• YOUR GOAL: Whenever a line below holds the word "yellow", count it; then give the total and nothing else.

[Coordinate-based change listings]
• • • • •

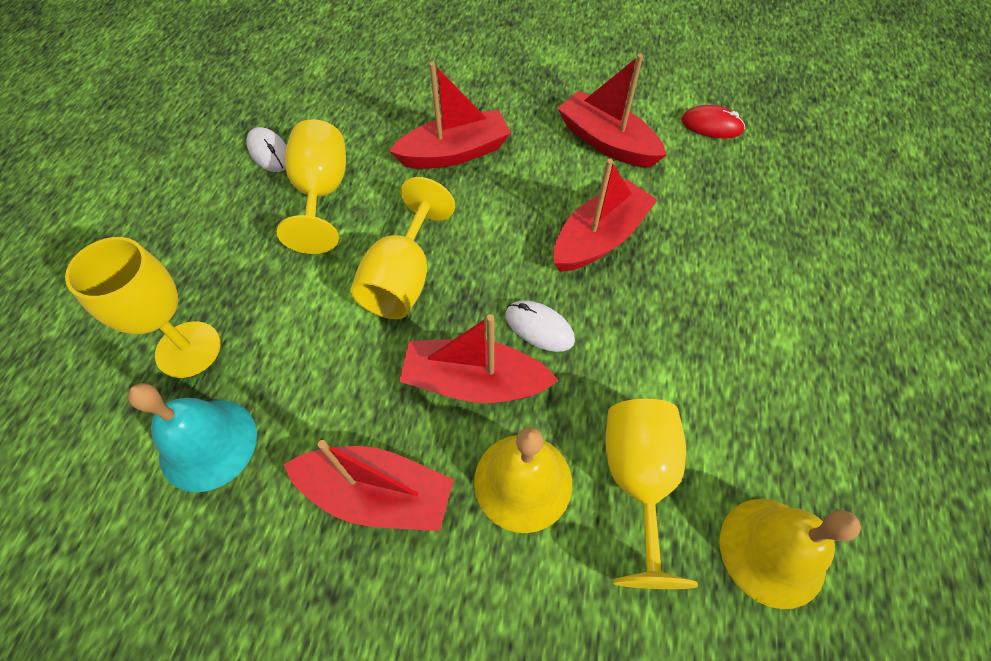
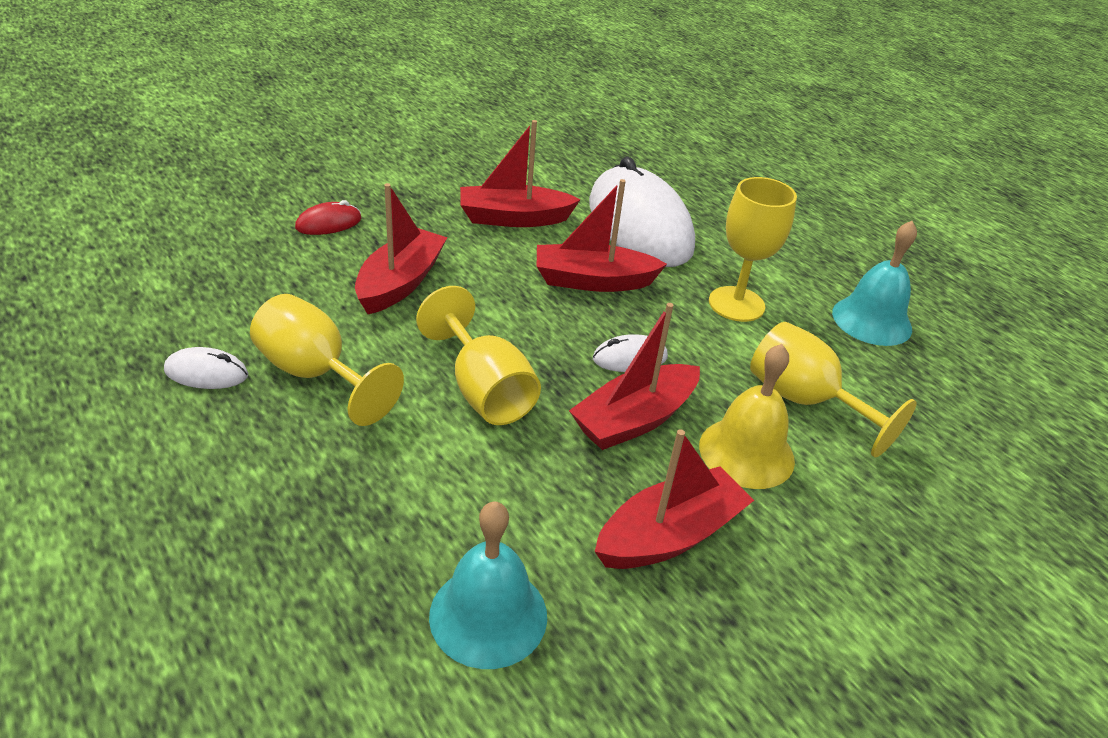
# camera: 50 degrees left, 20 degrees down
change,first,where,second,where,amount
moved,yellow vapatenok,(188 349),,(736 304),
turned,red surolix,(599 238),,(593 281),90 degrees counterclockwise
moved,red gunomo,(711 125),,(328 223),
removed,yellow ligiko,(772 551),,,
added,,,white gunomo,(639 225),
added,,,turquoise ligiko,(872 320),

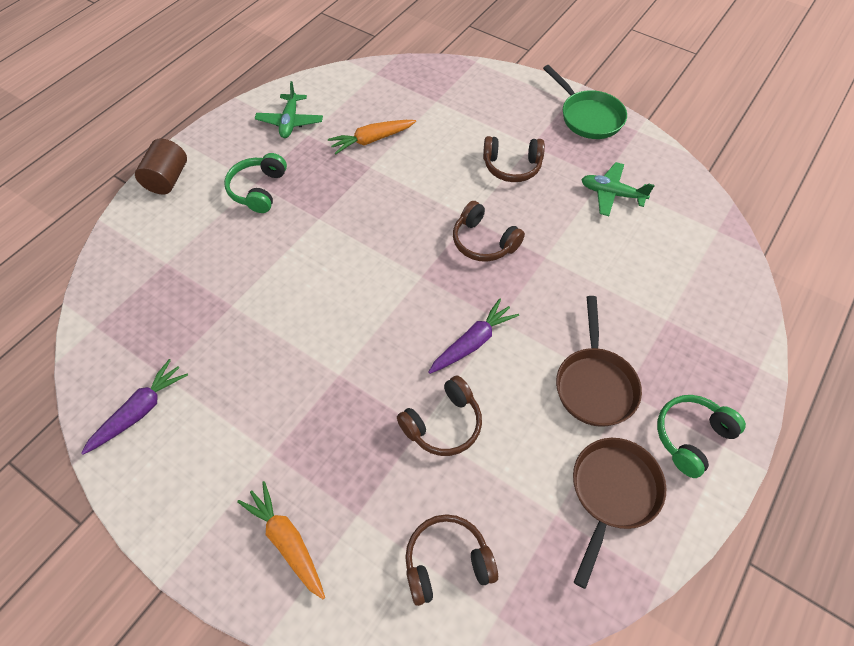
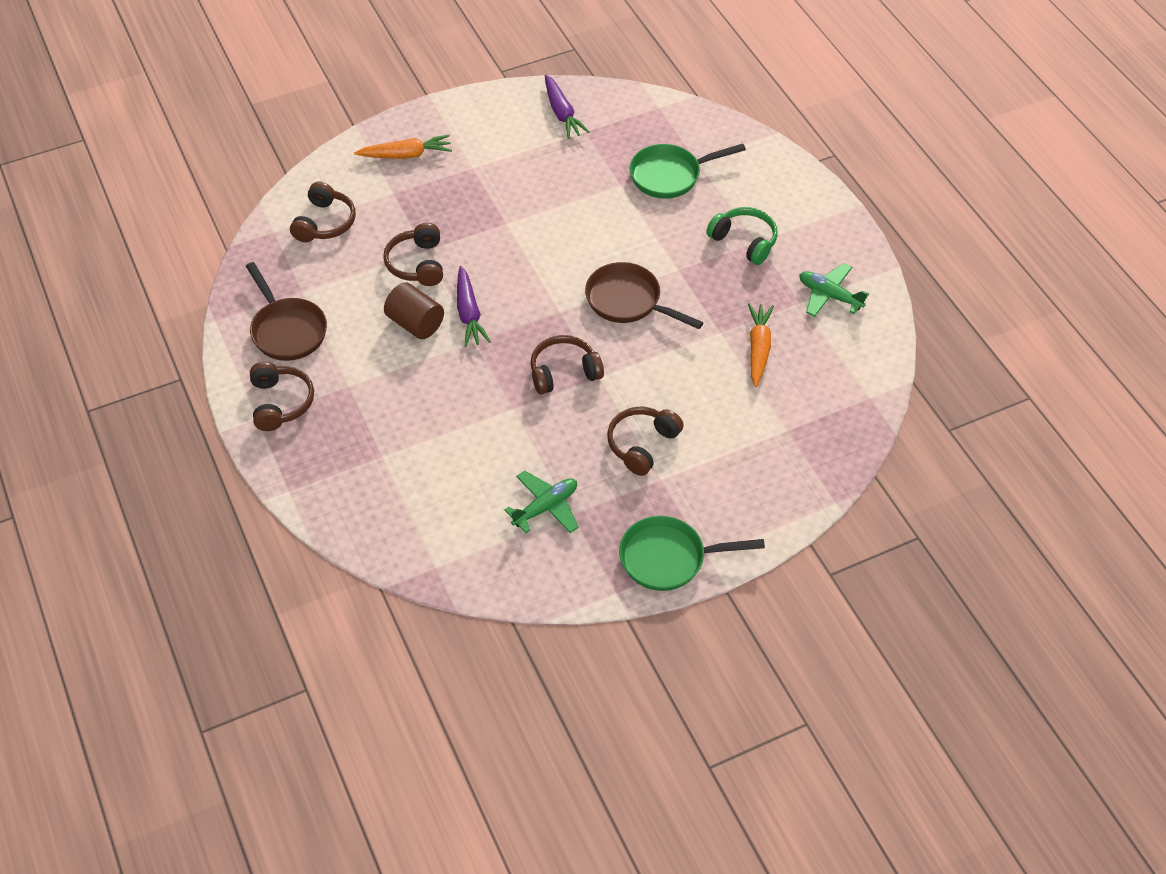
# camera: 120 degrees right, 5 degrees down
change,first,where,second,where,amount
moved,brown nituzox,(167 179),,(415 323),
moved,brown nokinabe,(594 384),,(628 301),
recoloured,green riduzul,(691 437),brown riduzul,(280 403),
added,,,green nokinabe,(670 175),

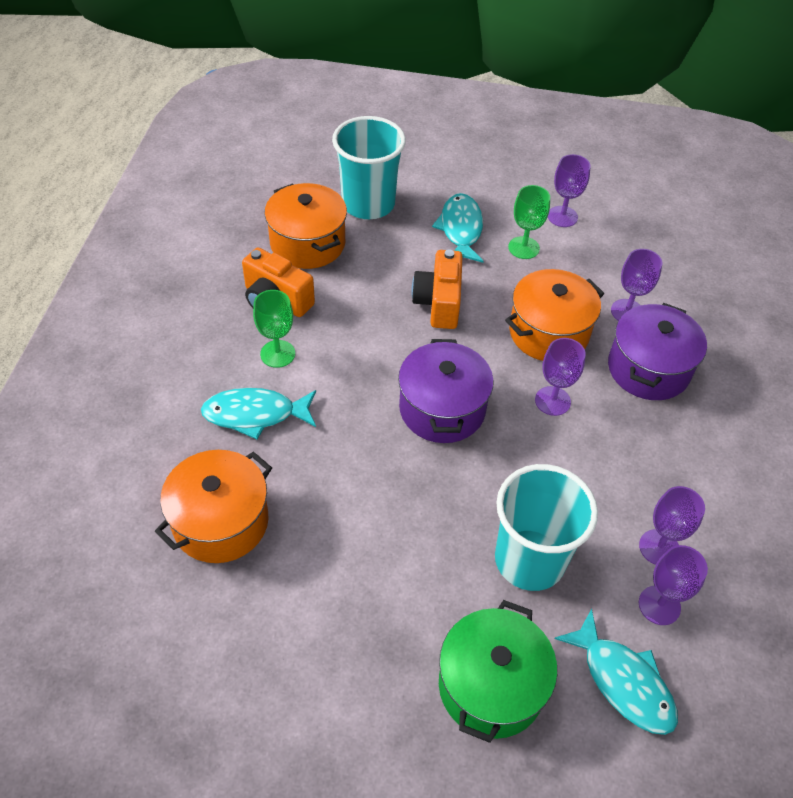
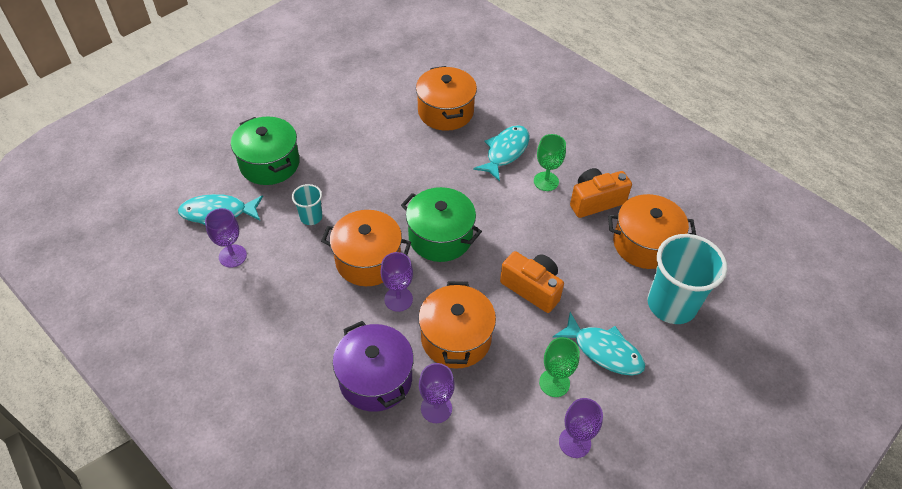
# camera: 125 degrees right, 0 degrees up
change,first,where,second,where,amount
recoloured,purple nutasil,(442 409),green nutasil,(440 237),
resized,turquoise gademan,(529 560),,(311 217),x0.49
removed,purple vapatenok,(659 547),,,
added,,,orange nutasil,(368 260),

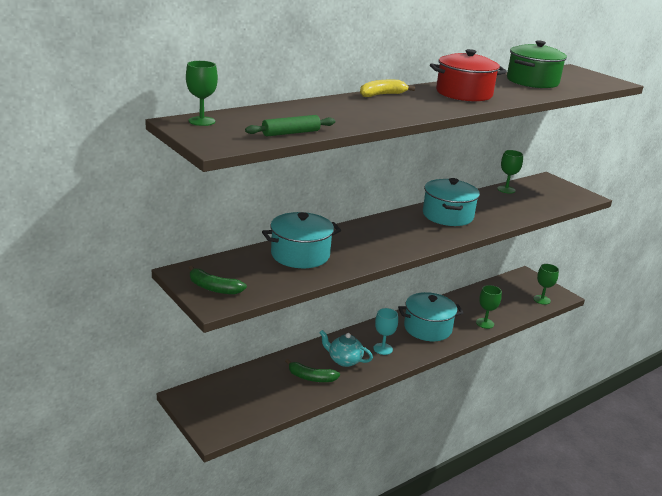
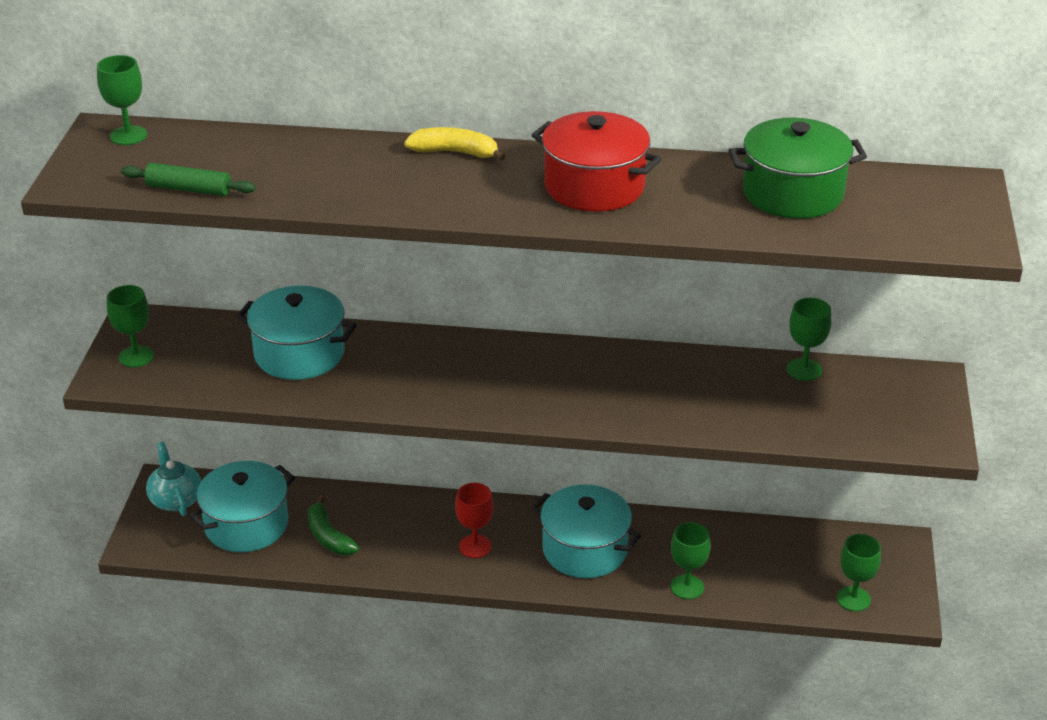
# camera: 45 degrees right, 10 degrees up
change,first,where,second,where,amount
replaced,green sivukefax,(213 288),green vapatenok,(136 356),
moved,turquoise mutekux,(344 360),,(175 500),
recoloured,turquoise vapatenok,(383 349),red vapatenok,(475 546),
moved,turquoise nutasil,(447 215),,(246 524),

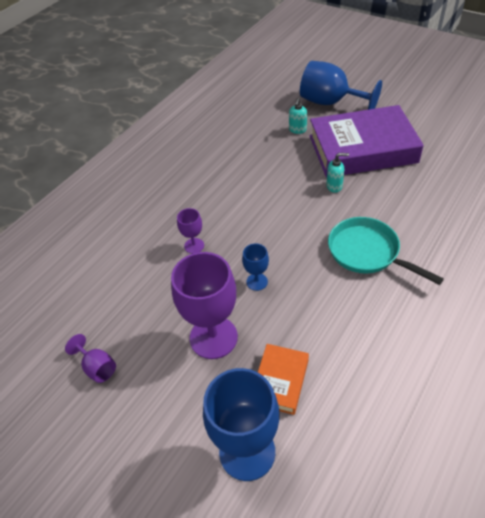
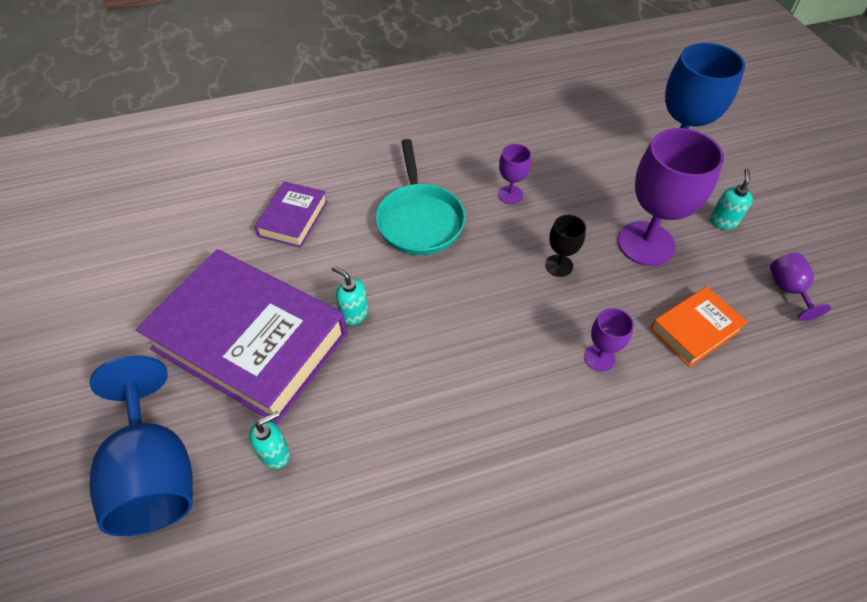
# camera: 145 degrees left, 5 degrees up
change,first,where,second,where,amount
recoloured,blue vapatenok,(257 282),black vapatenok,(559 265),
moved,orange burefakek,(280 381),,(695 330),
added,,,purple burefakek,(293 218),
added,,,purple vapatenok,(510 195),
added,,,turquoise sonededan,(723 221),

• • • • •

• WRITTEN RESPONSE: 2